======== RECORDS TO USE

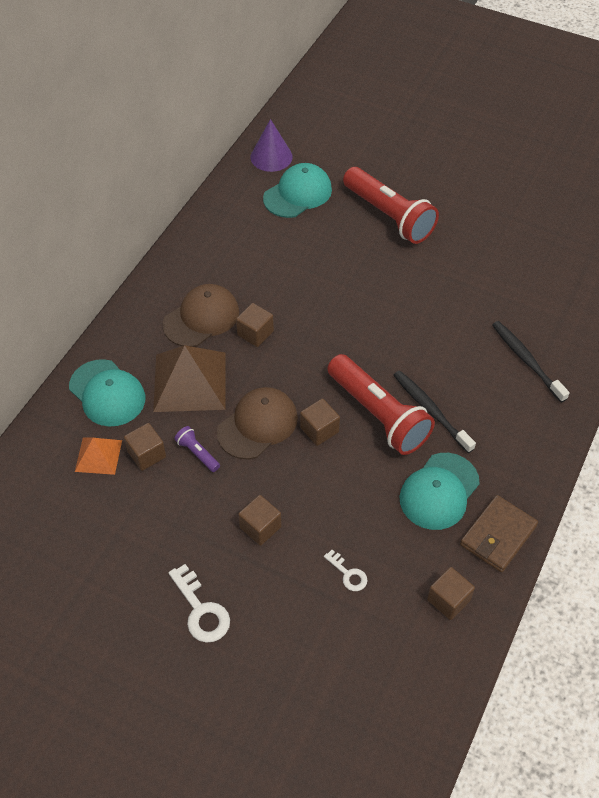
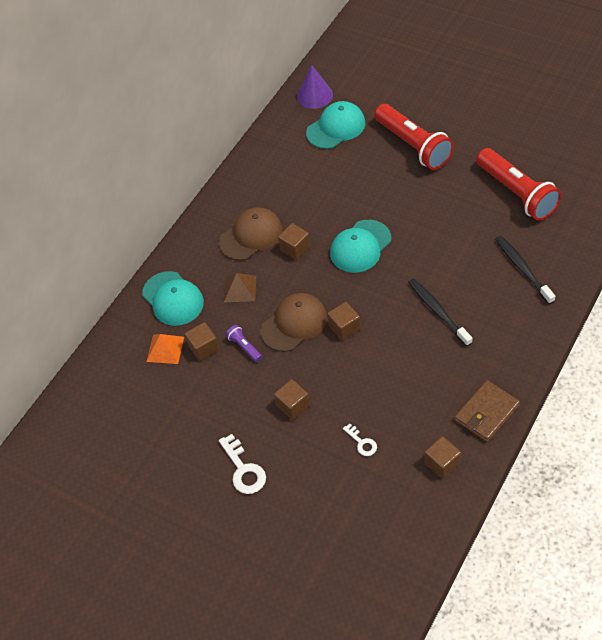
camera: 10 degrees right, 0 degrees up
(190, 381) = (240, 288): brown pyramid -> brown pyramid, size x0.54
(378, 415) = (394, 315): red flashlight -> red flashlight (517, 193)
(439, 491) = (440, 377): turquoise cap -> turquoise cap (360, 246)

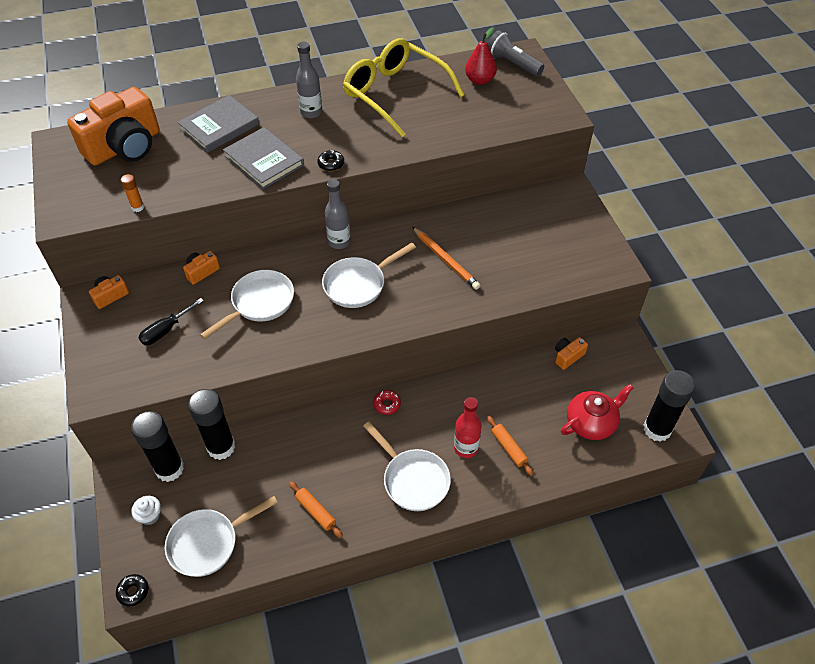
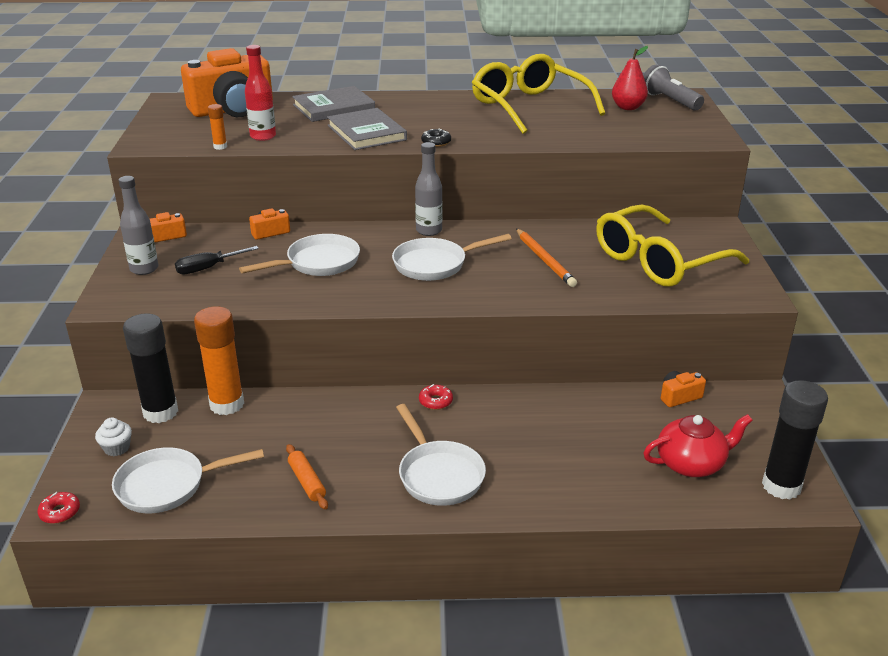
camera: 15 degrees right, 20 degrees down
(133, 591) = (60, 512): black donut -> red donut
(221, 447) = (227, 404): black glue stick -> orange glue stick
(311, 112) = (433, 109): grey bottle -> grey bottle (144, 269)
(466, 448) = (517, 458): red bottle -> red bottle (263, 136)
(509, 448) = (573, 468): orange rolling pin -> none
(535, 242) = (658, 261): none -> yellow glasses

================

## THE TASK
Filter the listing above for the string "right" and copy every matching line.

## TASK RESULT
camera: 10 degrees right, 0 degrees up
camera: 15 degrees right, 20 degrees down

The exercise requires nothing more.